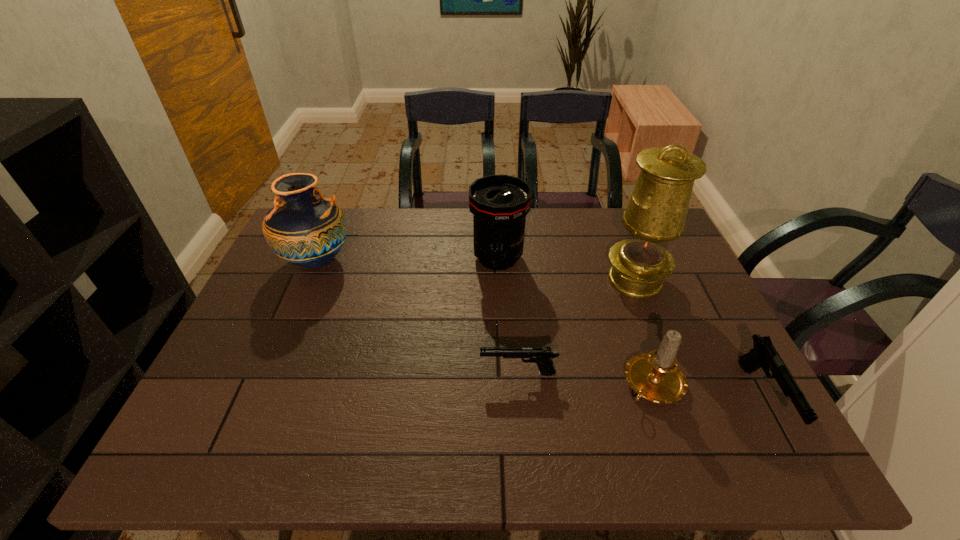
The width and height of the screenshot is (960, 540). I want to click on free space between the left gun and the candle, so click(586, 379).

You are a GUI agent. You are given a task and a screenshot of the screen. Output one action in this format:
    pyautogui.click(x=<x>, y=<y>)
    Task: Click on the free spot between the leftmost object and the tallest object
    The image size is (960, 540).
    Given the screenshot: What is the action you would take?
    pyautogui.click(x=476, y=270)

Where is `vacant area between the third tallest object and the pottery`? The height and width of the screenshot is (540, 960). vacant area between the third tallest object and the pottery is located at coordinates (407, 259).

At what (x,y) coordinates should I click in order to perform the action: click on free space that is in between the fourth tallest object and the third tallest object. Please return your answer as a coordinate pair (x, y). Looking at the image, I should click on (576, 321).

Find the location of a particular element. vacant space in between the shortest object and the candle is located at coordinates (586, 379).

Where is `vacant area that lies between the shorter gun and the pottery`? vacant area that lies between the shorter gun and the pottery is located at coordinates (418, 317).

This screenshot has height=540, width=960. In order to click on empty space between the third shortest object and the telephoto lens in this screenshot , I will do `click(576, 321)`.

The width and height of the screenshot is (960, 540). Identify the location of free area in between the leftmost object and the candle. (485, 322).

Identify which object is the second nearest to the fourth shortest object. Please provide its 2D coordinates. Your answer should be formatted as a tuple, i.e. [(x, y)], where the tuple contains the x and y coordinates of a point satisfying the conditions above.

[(542, 356)]

At what (x,y) coordinates should I click in order to perform the action: click on object that ranks as the fifth closest to the tallest object. Please return your answer as a coordinate pair (x, y). Looking at the image, I should click on (303, 228).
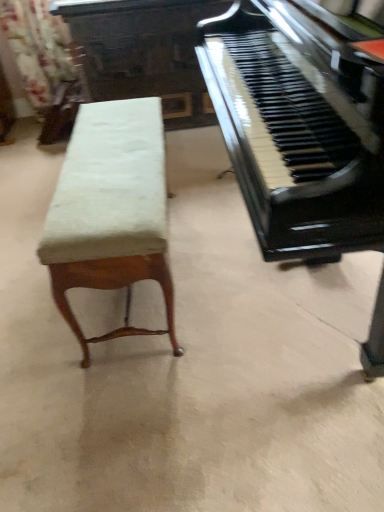
Question: In the image, is velvet upholstered bench at left on the left side or the right side of black polished wood piano at right?

Choices:
 (A) left
 (B) right

Answer: (A)

Question: Relative to black polished wood piano at right, is velvet upholstered bench at left in front or behind?

Choices:
 (A) front
 (B) behind

Answer: (B)

Question: Estimate the real-world distances between objects in this image. Which object is closer to the floral fabric curtain at upper left?

Choices:
 (A) black polished wood piano at right
 (B) velvet upholstered bench at left

Answer: (B)

Question: Which of these objects is positioned closest to the floral fabric curtain at upper left?

Choices:
 (A) black polished wood piano at right
 (B) velvet upholstered bench at left

Answer: (B)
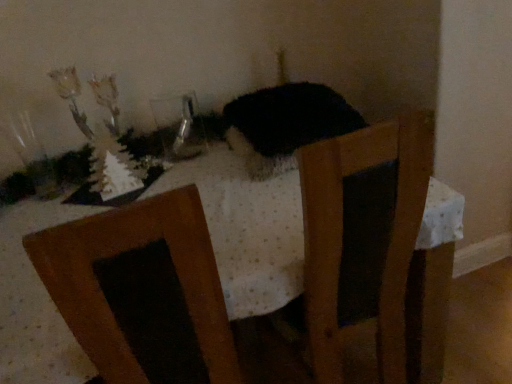
Question: In terms of height, does transparent glass vase at upper left look taller or shorter compared to fuzzy black cat at center?

Choices:
 (A) short
 (B) tall

Answer: (B)

Question: Relative to fuzzy black cat at center, is transparent glass vase at upper left in front or behind?

Choices:
 (A) behind
 (B) front

Answer: (A)

Question: Estimate the real-world distances between objects in this image. Which object is farther from the fuzzy black cat at center?

Choices:
 (A) transparent glass vase at upper left
 (B) white dotted fabric at center

Answer: (A)

Question: Which object is positioned closest to the fuzzy black cat at center?

Choices:
 (A) white dotted fabric at center
 (B) transparent glass vase at upper left

Answer: (A)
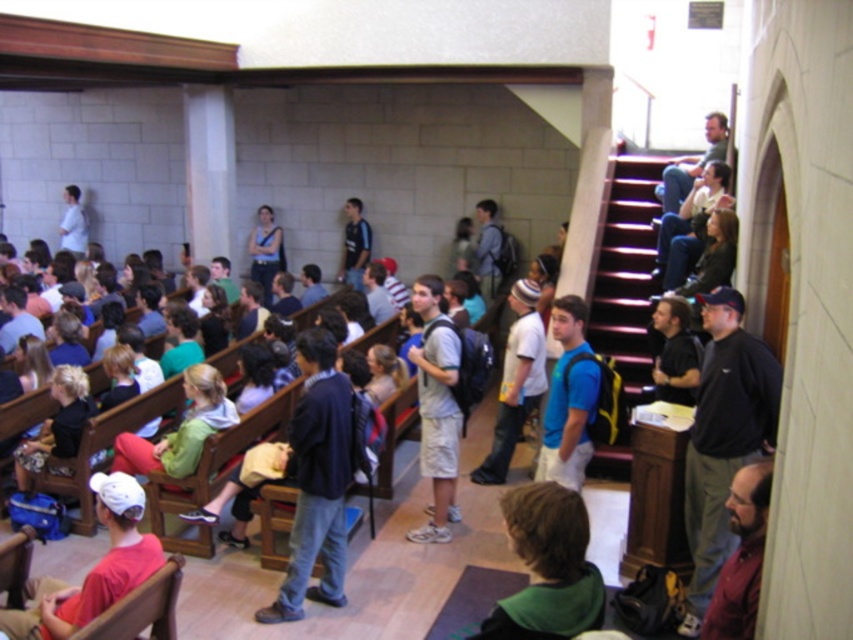
Question: Is the position of wooden stairs at upper right more distant than that of green fabric shirt at lower center?

Choices:
 (A) yes
 (B) no

Answer: (A)

Question: Does wooden stairs at upper right appear on the right side of matte red cap at lower left?

Choices:
 (A) no
 (B) yes

Answer: (B)

Question: Among these objects, which one is farthest from the camera?

Choices:
 (A) wooden stairs at upper right
 (B) green fabric shirt at lower center
 (C) blue fabric backpack at center
 (D) matte red cap at lower left

Answer: (A)

Question: Where is wooden stairs at upper right located in relation to matte red cap at lower left in the image?

Choices:
 (A) below
 (B) above

Answer: (B)

Question: Considering the real-world distances, which object is farthest from the blue fabric backpack at center?

Choices:
 (A) matte red cap at lower left
 (B) green fabric shirt at lower center
 (C) wooden stairs at upper right

Answer: (B)

Question: Which object is closer to the camera taking this photo?

Choices:
 (A) blue fabric backpack at center
 (B) green fabric shirt at lower center
 (C) matte red cap at lower left

Answer: (B)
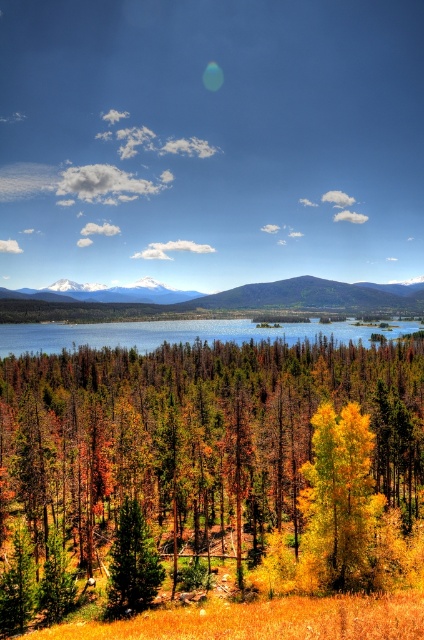
Question: Is green matte tree at center wider than snowy peak at center?

Choices:
 (A) no
 (B) yes

Answer: (A)

Question: Which point appears farthest from the camera in this image?

Choices:
 (A) (47, 344)
 (B) (36, 417)

Answer: (A)

Question: From the image, what is the correct spatial relationship of green matte tree at center in relation to snowy peak at center?

Choices:
 (A) left
 (B) right

Answer: (B)

Question: Which object appears closest to the camera in this image?

Choices:
 (A) green matte tree at center
 (B) snowy peak at center
 (C) yellow matte tree at center

Answer: (C)

Question: Is yellow matte tree at center smaller than green matte tree at center?

Choices:
 (A) no
 (B) yes

Answer: (A)

Question: Estimate the real-world distances between objects in this image. Which object is closer to the green matte tree at center?

Choices:
 (A) snowy peak at center
 (B) yellow matte tree at center

Answer: (B)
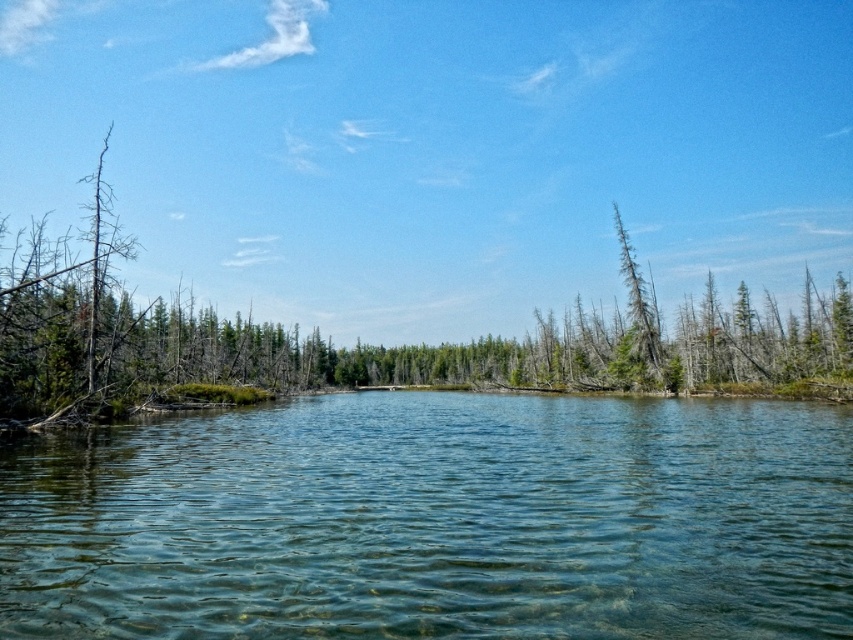
Is clear water at center to the right of green textured tree at center-right from the viewer's perspective?

In fact, clear water at center is to the left of green textured tree at center-right.

Is clear water at center above green textured tree at center-right?

No.

Locate an element on the screen. This screenshot has width=853, height=640. clear water at center is located at coordinates (436, 520).

How distant is clear water at center from green matte tree at center?

A distance of 45.09 meters exists between clear water at center and green matte tree at center.

Does point (439, 404) come in front of point (849, 346)?

No, (439, 404) is behind (849, 346).

Find the location of a particular element. The height and width of the screenshot is (640, 853). clear water at center is located at coordinates (436, 520).

How far apart are green matte tree at center and green textured tree at center-right?

They are 172.33 feet apart.

Is green matte tree at center to the left of green textured tree at center-right from the viewer's perspective?

Yes, green matte tree at center is to the left of green textured tree at center-right.

At what (x,y) coordinates should I click in order to perform the action: click on green matte tree at center. Please return your answer as a coordinate pair (x, y). Looking at the image, I should click on (241, 342).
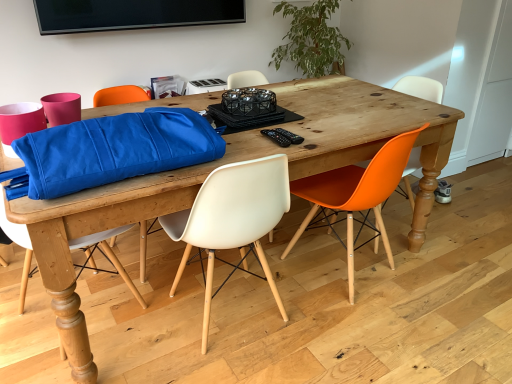
This screenshot has width=512, height=384. What do you see at coordinates (356, 196) in the screenshot?
I see `orange matte plastic chair at right, which is the second chair from right to left` at bounding box center [356, 196].

You are a GUI agent. You are given a task and a screenshot of the screen. Output one action in this format:
    pyautogui.click(x=<x>, y=<y>)
    Task: Click on the orange matte plastic chair at right, placed as the 3th chair when sorted from left to right
    The width and height of the screenshot is (512, 384).
    Given the screenshot: What is the action you would take?
    pyautogui.click(x=356, y=196)

This screenshot has height=384, width=512. In order to click on green leafy plant at upper center in this screenshot , I will do `click(311, 39)`.

What do you see at coordinates (420, 88) in the screenshot? I see `orange matte plastic chair at right, marked as the fourth chair in a left-to-right arrangement` at bounding box center [420, 88].

What is the approximate height of white plastic chair at center, which is the fourth chair from right to left?

It is 32.41 inches.

You are a GUI agent. You are given a task and a screenshot of the screen. Output one action in this format:
    pyautogui.click(x=<x>, y=<y>)
    Task: Click on the orange matte plastic chair at right, which is the second chair from right to left
    The image size is (512, 384).
    Given the screenshot: What is the action you would take?
    point(356,196)

Is wooden table at center placed right next to orange matte plastic chair at right, marked as the fourth chair in a left-to-right arrangement?

They are not placed beside each other.

Which object is wider, wooden table at center or orange matte plastic chair at right, which is the 1th chair from right to left?

wooden table at center is wider.

From the picture: Does wooden table at center have a larger size compared to orange matte plastic chair at right, marked as the fourth chair in a left-to-right arrangement?

Correct, wooden table at center is larger in size than orange matte plastic chair at right, marked as the fourth chair in a left-to-right arrangement.

Which object is wider, black plastic remote control at center, the 1th remote control in the left-to-right sequence, or black plastic remote control at center, the first remote control when ordered from right to left?

Wider between the two is black plastic remote control at center, the 1th remote control in the left-to-right sequence.

Can you confirm if black plastic remote control at center, the 1th remote control in the left-to-right sequence, is taller than black plastic remote control at center, acting as the second remote control starting from the left?

No, black plastic remote control at center, the 1th remote control in the left-to-right sequence, is not taller than black plastic remote control at center, acting as the second remote control starting from the left.

What's the angular difference between black plastic remote control at center, which is the 2th remote control in right-to-left order, and black plastic remote control at center, the first remote control when ordered from right to left,'s facing directions?

The angle between the facing direction of black plastic remote control at center, which is the 2th remote control in right-to-left order, and the facing direction of black plastic remote control at center, the first remote control when ordered from right to left, is 0.355 degrees.

From the image's perspective, is black plastic remote control at center, which is the 2th remote control in right-to-left order, beneath black plastic remote control at center, the first remote control when ordered from right to left?

Indeed, from the image's perspective, black plastic remote control at center, which is the 2th remote control in right-to-left order, is shown beneath black plastic remote control at center, the first remote control when ordered from right to left.

Is point (328, 47) closer to camera compared to point (297, 138)?

No, (328, 47) is further to viewer.

I want to click on remote control that is the 1st one when counting forward from the green leafy plant at upper center, so click(290, 136).

Is black plastic remote control at center, the first remote control when ordered from right to left, at the back of green leafy plant at upper center?

green leafy plant at upper center is not turned away from black plastic remote control at center, the first remote control when ordered from right to left.

Which object is further away from the camera, green leafy plant at upper center or orange matte plastic chair at right, which is the second chair from right to left?

green leafy plant at upper center.

Is green leafy plant at upper center spatially inside orange matte plastic chair at right, which is the second chair from right to left, or outside of it?

green leafy plant at upper center is not inside orange matte plastic chair at right, which is the second chair from right to left, it's outside.

Which of these two, green leafy plant at upper center or orange matte plastic chair at right, which is the second chair from right to left, stands taller?

With more height is orange matte plastic chair at right, which is the second chair from right to left.

Is green leafy plant at upper center thinner than orange matte plastic chair at right, placed as the 3th chair when sorted from left to right?

Yes.

Is wooden table at center facing towards white plastic chair at center, which is counted as the third chair, starting from the right?

Yes, wooden table at center is oriented towards white plastic chair at center, which is counted as the third chair, starting from the right.

From a real-world perspective, is wooden table at center located beneath white plastic chair at center, marked as the 2th chair in a left-to-right arrangement?

Indeed, from a real-world perspective, wooden table at center is positioned beneath white plastic chair at center, marked as the 2th chair in a left-to-right arrangement.

Which is more to the right, wooden table at center or white plastic chair at center, which is counted as the third chair, starting from the right?

wooden table at center is more to the right.

Is wooden table at center not close to white plastic chair at center, which is counted as the third chair, starting from the right?

No, wooden table at center is not far from white plastic chair at center, which is counted as the third chair, starting from the right.

From a real-world perspective, is orange matte plastic chair at right, placed as the 3th chair when sorted from left to right, positioned under black plastic remote control at center, the 1th remote control in the left-to-right sequence, based on gravity?

Yes, from a real-world perspective, orange matte plastic chair at right, placed as the 3th chair when sorted from left to right, is beneath black plastic remote control at center, the 1th remote control in the left-to-right sequence.

From the image's perspective, which object appears higher, orange matte plastic chair at right, which is the second chair from right to left, or black plastic remote control at center, which is the 2th remote control in right-to-left order?

black plastic remote control at center, which is the 2th remote control in right-to-left order.

Does orange matte plastic chair at right, which is the second chair from right to left, turn towards black plastic remote control at center, which is the 2th remote control in right-to-left order?

No, orange matte plastic chair at right, which is the second chair from right to left, is not oriented towards black plastic remote control at center, which is the 2th remote control in right-to-left order.

Considering the sizes of orange matte plastic chair at right, which is the second chair from right to left, and black plastic remote control at center, which is the 2th remote control in right-to-left order, in the image, is orange matte plastic chair at right, which is the second chair from right to left, taller or shorter than black plastic remote control at center, which is the 2th remote control in right-to-left order,?

Clearly, orange matte plastic chair at right, which is the second chair from right to left, is taller compared to black plastic remote control at center, which is the 2th remote control in right-to-left order.

Which is behind, point (20, 308) or point (406, 84)?

The point (406, 84) is farther.

Considering the sizes of objects white plastic chair at center, the first chair from the left, and orange matte plastic chair at right, marked as the fourth chair in a left-to-right arrangement, in the image provided, who is wider, white plastic chair at center, the first chair from the left, or orange matte plastic chair at right, marked as the fourth chair in a left-to-right arrangement,?

Wider between the two is white plastic chair at center, the first chair from the left.

From a real-world perspective, is white plastic chair at center, which is the fourth chair from right to left, physically located above or below orange matte plastic chair at right, which is the 1th chair from right to left?

From a real-world perspective, white plastic chair at center, which is the fourth chair from right to left, is physically above orange matte plastic chair at right, which is the 1th chair from right to left.

How different are the orientations of white plastic chair at center, which is the fourth chair from right to left, and orange matte plastic chair at right, marked as the fourth chair in a left-to-right arrangement, in degrees?

The angular difference between white plastic chair at center, which is the fourth chair from right to left, and orange matte plastic chair at right, marked as the fourth chair in a left-to-right arrangement, is 162 degrees.

Locate an element on the screen. desk in front of the orange matte plastic chair at right, marked as the fourth chair in a left-to-right arrangement is located at coordinates tap(232, 162).

Image resolution: width=512 pixels, height=384 pixels. Identify the location of remote control above the black plastic remote control at center, the 1th remote control in the left-to-right sequence (from the image's perspective). (290, 136).

Which object lies nearer to the anchor point white plastic chair at center, the first chair from the left, orange matte plastic chair at right, which is the second chair from right to left, or white plastic chair at center, marked as the 2th chair in a left-to-right arrangement?

Among the two, white plastic chair at center, marked as the 2th chair in a left-to-right arrangement, is located nearer to white plastic chair at center, the first chair from the left.

Looking at the image, which one is located closer to orange matte plastic chair at right, which is the second chair from right to left, white plastic chair at center, which is counted as the third chair, starting from the right, or black plastic remote control at center, the first remote control when ordered from right to left?

white plastic chair at center, which is counted as the third chair, starting from the right, is positioned closer to the anchor orange matte plastic chair at right, which is the second chair from right to left.

Based on the photo, from the image, which object appears to be nearer to wooden table at center, orange matte plastic chair at right, placed as the 3th chair when sorted from left to right, or white plastic chair at center, which is counted as the third chair, starting from the right?

Among the two, orange matte plastic chair at right, placed as the 3th chair when sorted from left to right, is located nearer to wooden table at center.

Based on their spatial positions, is wooden table at center or black plastic remote control at center, the 1th remote control in the left-to-right sequence, further from orange matte plastic chair at right, which is the second chair from right to left?

black plastic remote control at center, the 1th remote control in the left-to-right sequence, lies further to orange matte plastic chair at right, which is the second chair from right to left, than the other object.

From the picture: From the image, which object appears to be farther from green leafy plant at upper center, white plastic chair at center, which is the fourth chair from right to left, or white plastic chair at center, which is counted as the third chair, starting from the right?

Among the two, white plastic chair at center, which is the fourth chair from right to left, is located further to green leafy plant at upper center.

When comparing their distances from orange matte plastic chair at right, which is the 1th chair from right to left, does white plastic chair at center, the first chair from the left, or wooden table at center seem closer?

wooden table at center.

Which object lies nearer to the anchor point wooden table at center, black plastic remote control at center, the first remote control when ordered from right to left, or green leafy plant at upper center?

black plastic remote control at center, the first remote control when ordered from right to left.

Which object lies further to the anchor point black plastic remote control at center, which is the 2th remote control in right-to-left order, white plastic chair at center, which is counted as the third chair, starting from the right, or green leafy plant at upper center?

Among the two, green leafy plant at upper center is located further to black plastic remote control at center, which is the 2th remote control in right-to-left order.

I want to click on chair between black plastic remote control at center, the 1th remote control in the left-to-right sequence, and orange matte plastic chair at right, marked as the fourth chair in a left-to-right arrangement, in the horizontal direction, so click(x=356, y=196).

Where is `desk between white plastic chair at center, which is the fourth chair from right to left, and black plastic remote control at center, which is the 2th remote control in right-to-left order`? The width and height of the screenshot is (512, 384). desk between white plastic chair at center, which is the fourth chair from right to left, and black plastic remote control at center, which is the 2th remote control in right-to-left order is located at coordinates (232, 162).

Where is `remote control located between black plastic remote control at center, the 1th remote control in the left-to-right sequence, and orange matte plastic chair at right, placed as the 3th chair when sorted from left to right, in the left-right direction`? This screenshot has height=384, width=512. remote control located between black plastic remote control at center, the 1th remote control in the left-to-right sequence, and orange matte plastic chair at right, placed as the 3th chair when sorted from left to right, in the left-right direction is located at coordinates (290, 136).

At what (x,y) coordinates should I click in order to perform the action: click on desk between white plastic chair at center, marked as the 2th chair in a left-to-right arrangement, and orange matte plastic chair at right, placed as the 3th chair when sorted from left to right. Please return your answer as a coordinate pair (x, y). This screenshot has width=512, height=384. Looking at the image, I should click on (232, 162).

######

Collect every line of the rows above that contains the word "relation", treating uppercase and lowercase as different.

■ CORRECT OUTPUT
Question: Where is wooden stairs at upper right located in relation to matte red cap at lower left in the image?
Question: From the image, what is the correct spatial relationship of green matte tree at center in relation to snowy peak at center?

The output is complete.